## Description of the task
Copy the entries from the line containing "vipers (650, 352)" through the end of the entries, swapping "image" for "picture" and leaving everything else unchanged. Don't include the pictures.

— begin Records to use —

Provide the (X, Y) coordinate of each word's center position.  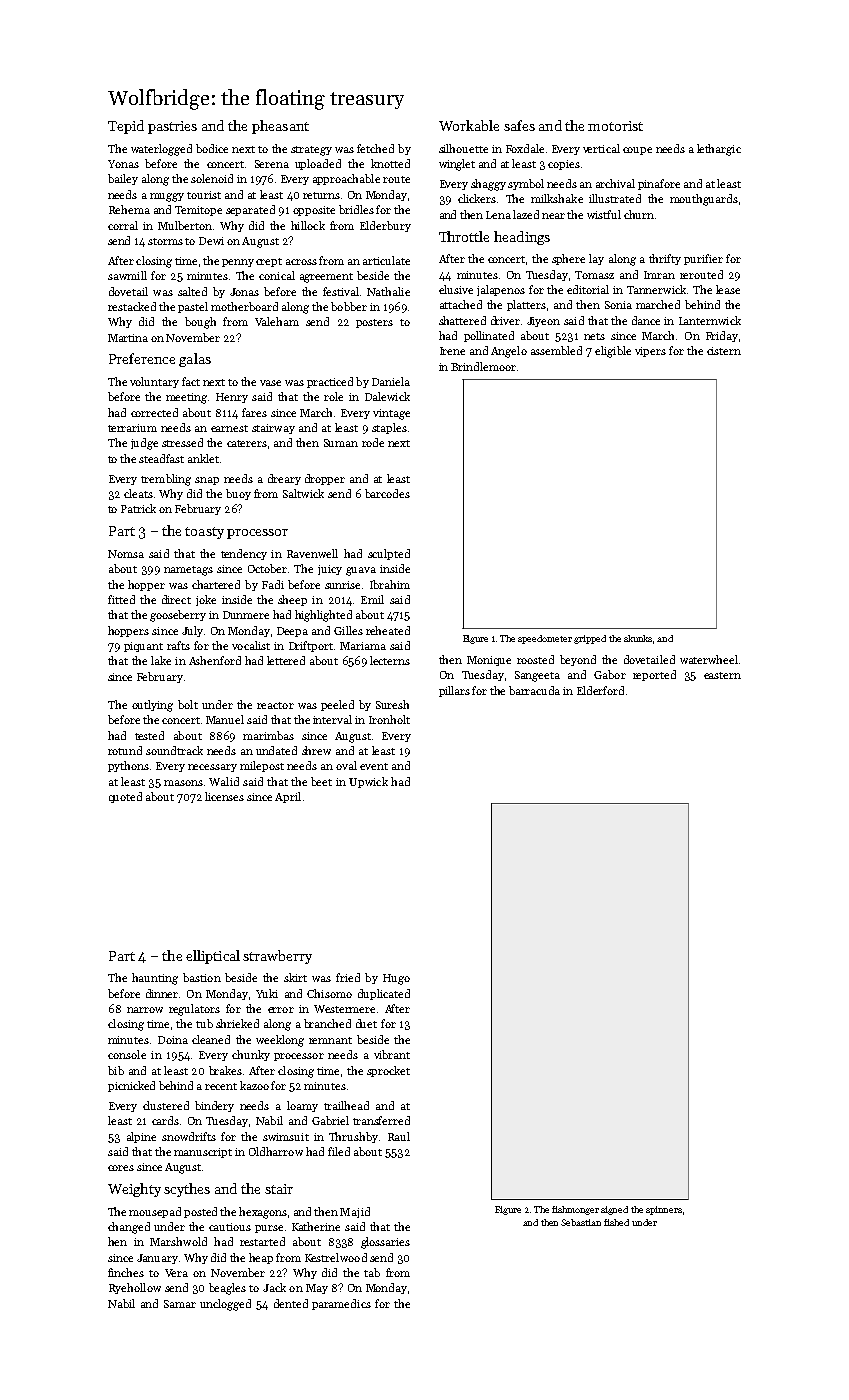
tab (372, 1272)
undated (276, 750)
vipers (650, 352)
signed (614, 1210)
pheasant (280, 127)
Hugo (396, 979)
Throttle (464, 236)
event (374, 766)
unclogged (225, 1305)
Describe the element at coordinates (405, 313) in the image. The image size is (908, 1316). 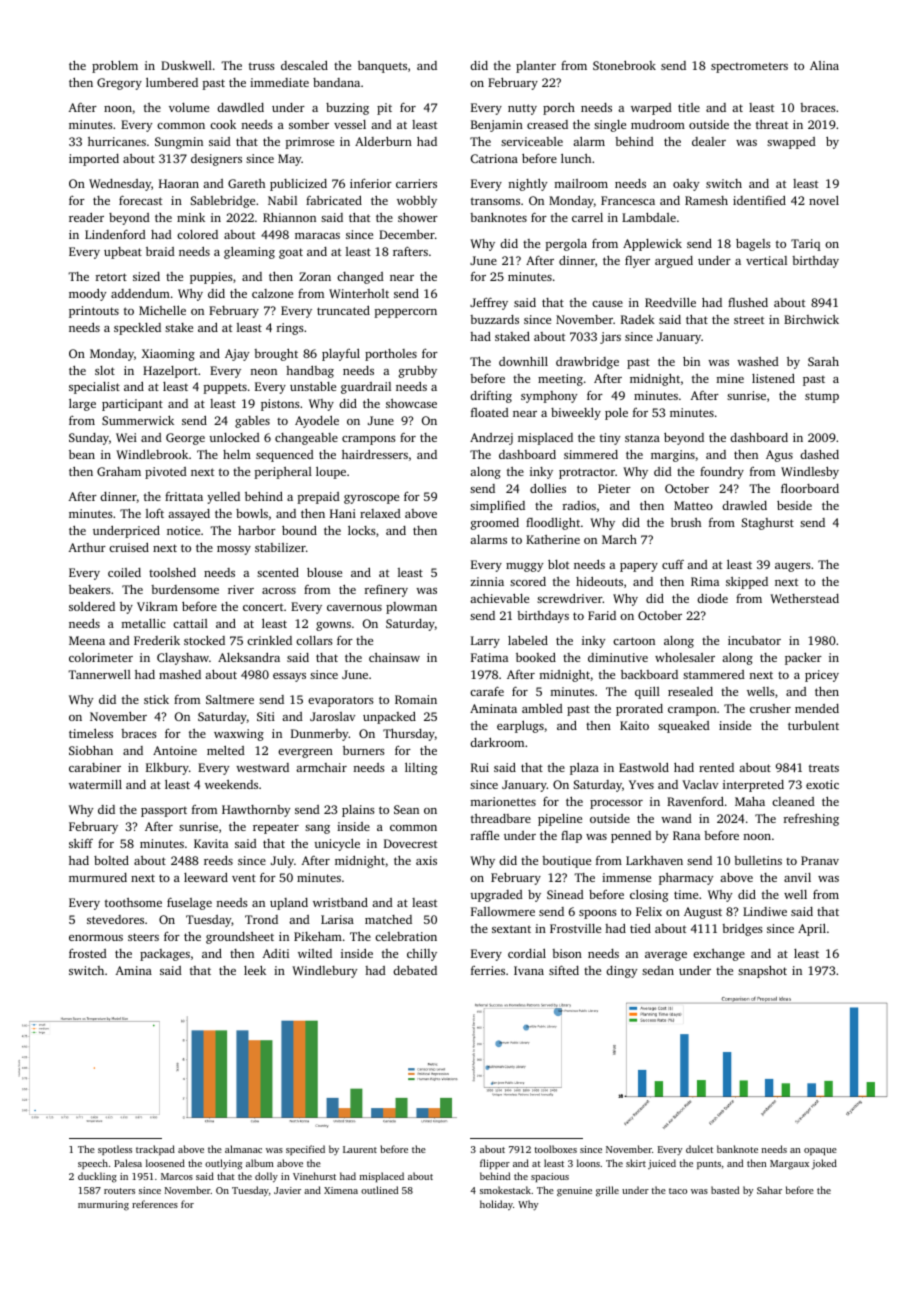
I see `peppercorn` at that location.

— end Records to use —

## Solution to the problem
vipers (650, 352)
signed (614, 1210)
pheasant (280, 127)
Hugo (396, 979)
Throttle (464, 236)
event (374, 766)
unclogged (225, 1305)
Describe the element at coordinates (405, 313) in the picture. The picture size is (908, 1316). 
I see `peppercorn` at that location.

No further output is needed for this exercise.